Task directions:
Give again, word for word, every line in the entries below from the line with "green 1x2 plate [78,228,117,288]" up to and including the line with "purple 1x1 brick [158,291,215,362]", and no other line.

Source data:
══════
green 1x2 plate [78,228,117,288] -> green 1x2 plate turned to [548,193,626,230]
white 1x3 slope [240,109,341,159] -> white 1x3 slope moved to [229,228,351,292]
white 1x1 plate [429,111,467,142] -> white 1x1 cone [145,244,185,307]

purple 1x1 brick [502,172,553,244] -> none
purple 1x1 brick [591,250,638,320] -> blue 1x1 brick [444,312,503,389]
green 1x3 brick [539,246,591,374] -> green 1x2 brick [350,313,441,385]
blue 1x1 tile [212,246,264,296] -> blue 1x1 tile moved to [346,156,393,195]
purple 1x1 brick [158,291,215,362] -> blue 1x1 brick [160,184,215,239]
══════
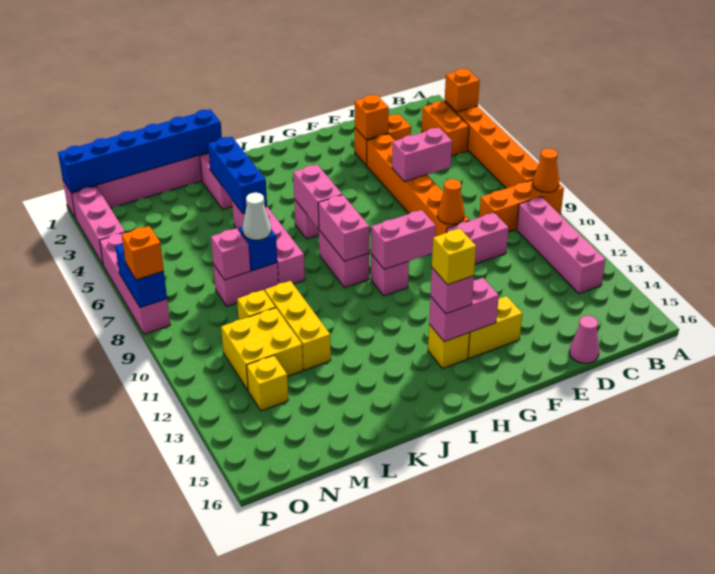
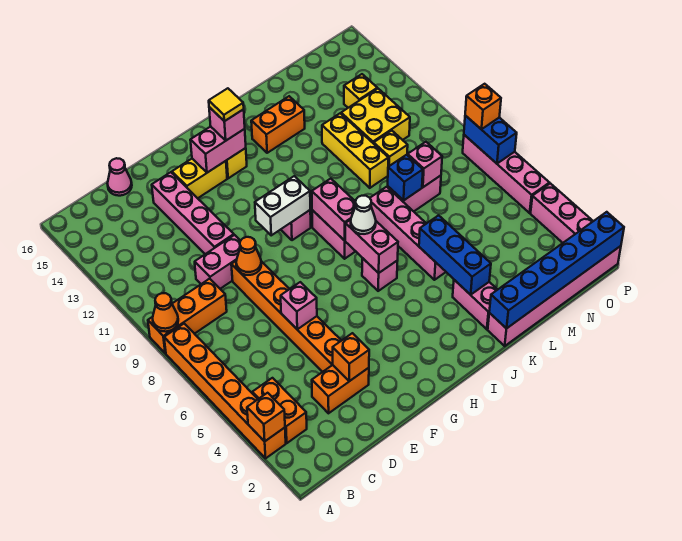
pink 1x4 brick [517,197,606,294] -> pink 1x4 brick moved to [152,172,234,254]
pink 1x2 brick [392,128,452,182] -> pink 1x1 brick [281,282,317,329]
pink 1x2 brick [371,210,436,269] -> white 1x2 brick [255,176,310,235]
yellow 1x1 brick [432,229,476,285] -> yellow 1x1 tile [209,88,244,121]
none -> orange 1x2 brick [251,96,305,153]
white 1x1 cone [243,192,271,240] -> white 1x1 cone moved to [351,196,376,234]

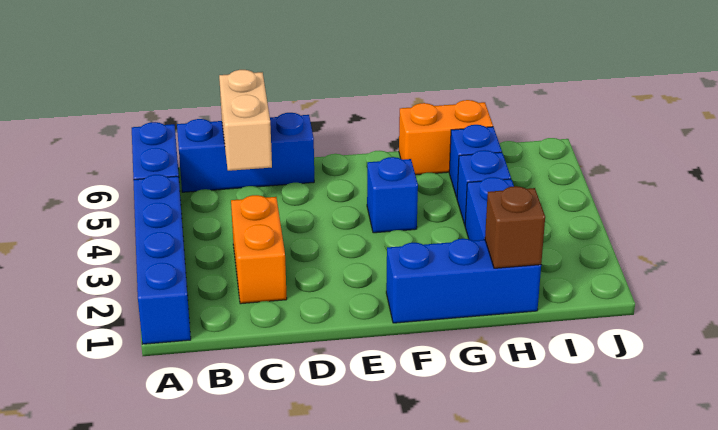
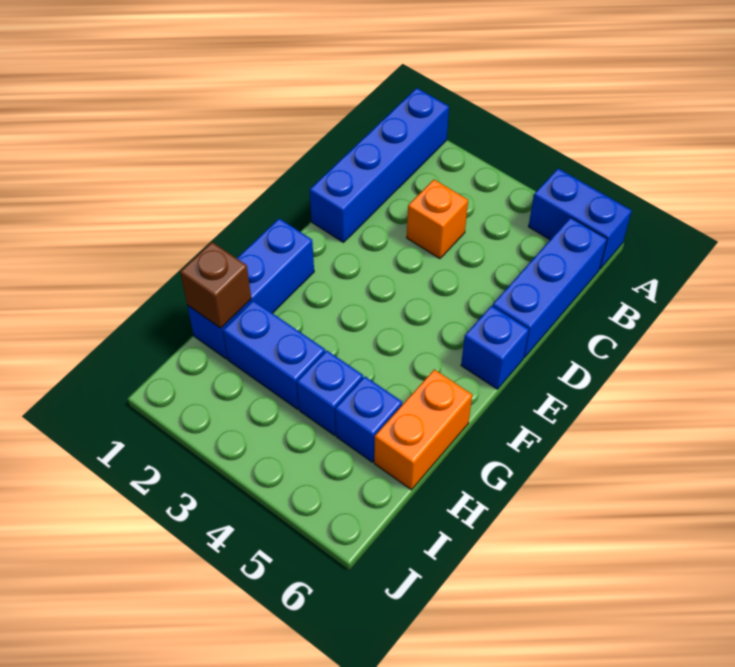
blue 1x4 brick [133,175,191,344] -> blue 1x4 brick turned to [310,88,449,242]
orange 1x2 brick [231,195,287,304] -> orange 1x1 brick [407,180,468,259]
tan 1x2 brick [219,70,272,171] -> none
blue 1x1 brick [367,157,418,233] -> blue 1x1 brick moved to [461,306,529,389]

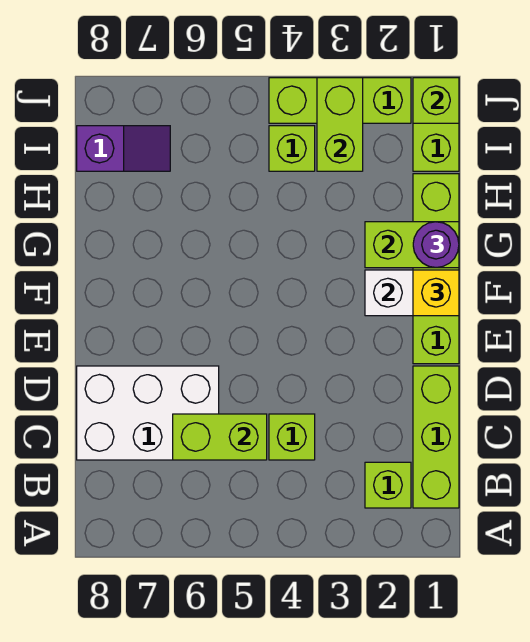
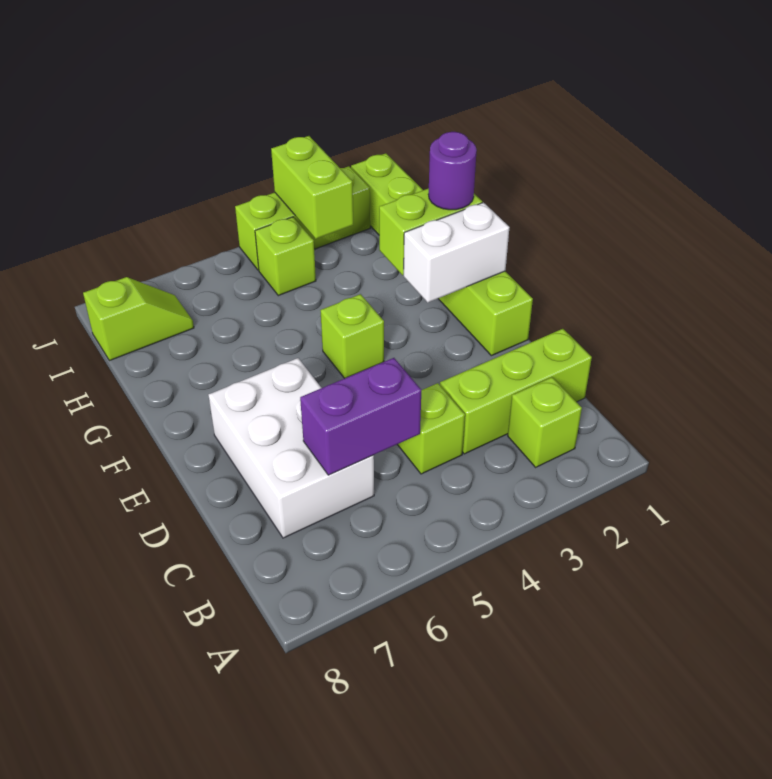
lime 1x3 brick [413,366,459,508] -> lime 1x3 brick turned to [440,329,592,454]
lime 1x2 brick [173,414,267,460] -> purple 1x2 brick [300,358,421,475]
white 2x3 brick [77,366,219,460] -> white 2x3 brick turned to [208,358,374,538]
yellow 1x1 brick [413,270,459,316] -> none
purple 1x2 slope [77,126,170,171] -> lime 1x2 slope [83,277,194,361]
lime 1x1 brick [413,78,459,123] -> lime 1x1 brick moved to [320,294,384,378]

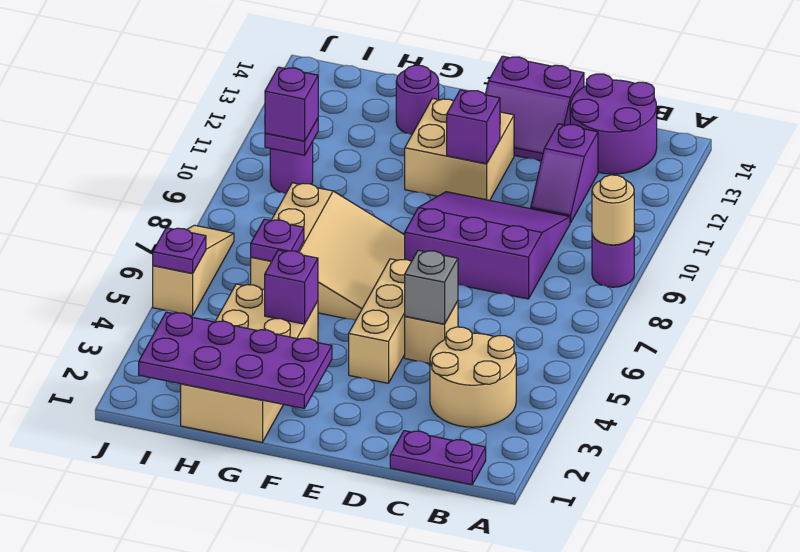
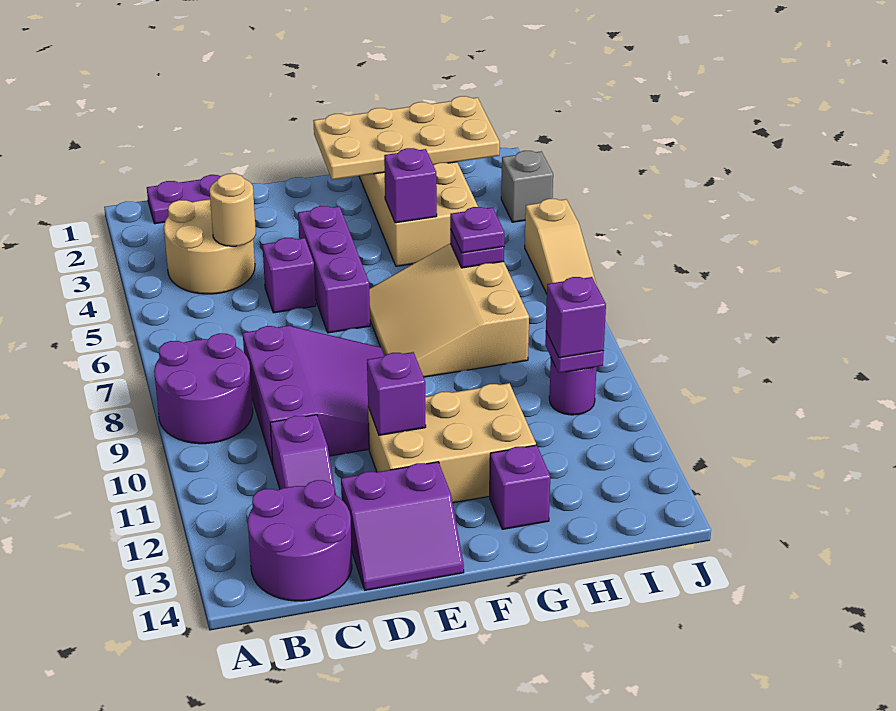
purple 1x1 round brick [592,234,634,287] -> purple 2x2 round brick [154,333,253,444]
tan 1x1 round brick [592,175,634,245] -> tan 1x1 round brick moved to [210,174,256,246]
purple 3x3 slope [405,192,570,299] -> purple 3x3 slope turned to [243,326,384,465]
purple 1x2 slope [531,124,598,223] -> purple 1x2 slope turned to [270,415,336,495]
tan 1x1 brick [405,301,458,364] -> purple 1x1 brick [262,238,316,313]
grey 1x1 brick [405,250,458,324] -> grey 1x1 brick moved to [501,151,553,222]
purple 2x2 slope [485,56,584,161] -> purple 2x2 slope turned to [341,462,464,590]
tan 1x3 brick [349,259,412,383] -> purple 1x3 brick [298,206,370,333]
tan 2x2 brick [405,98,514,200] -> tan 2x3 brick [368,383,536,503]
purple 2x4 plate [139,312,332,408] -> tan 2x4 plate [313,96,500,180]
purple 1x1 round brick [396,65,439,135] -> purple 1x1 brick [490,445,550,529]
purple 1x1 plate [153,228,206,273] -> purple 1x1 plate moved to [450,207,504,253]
══════
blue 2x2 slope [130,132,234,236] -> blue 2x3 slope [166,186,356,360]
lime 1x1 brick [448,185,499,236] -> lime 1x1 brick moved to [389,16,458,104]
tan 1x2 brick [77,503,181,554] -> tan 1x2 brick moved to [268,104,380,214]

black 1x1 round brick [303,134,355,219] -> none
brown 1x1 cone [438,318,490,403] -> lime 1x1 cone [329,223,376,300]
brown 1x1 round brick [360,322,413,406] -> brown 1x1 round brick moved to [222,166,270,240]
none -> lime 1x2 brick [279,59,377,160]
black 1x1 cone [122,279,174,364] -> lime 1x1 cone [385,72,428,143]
══════
Solution for this task:
green 1x2 plate [78,228,117,288] -> green 1x2 plate turned to [548,193,626,230]
white 1x3 slope [240,109,341,159] -> white 1x3 slope moved to [229,228,351,292]
white 1x1 plate [429,111,467,142] -> white 1x1 cone [145,244,185,307]

purple 1x1 brick [502,172,553,244] -> none
purple 1x1 brick [591,250,638,320] -> blue 1x1 brick [444,312,503,389]
green 1x3 brick [539,246,591,374] -> green 1x2 brick [350,313,441,385]
blue 1x1 tile [212,246,264,296] -> blue 1x1 tile moved to [346,156,393,195]
purple 1x1 brick [158,291,215,362] -> blue 1x1 brick [160,184,215,239]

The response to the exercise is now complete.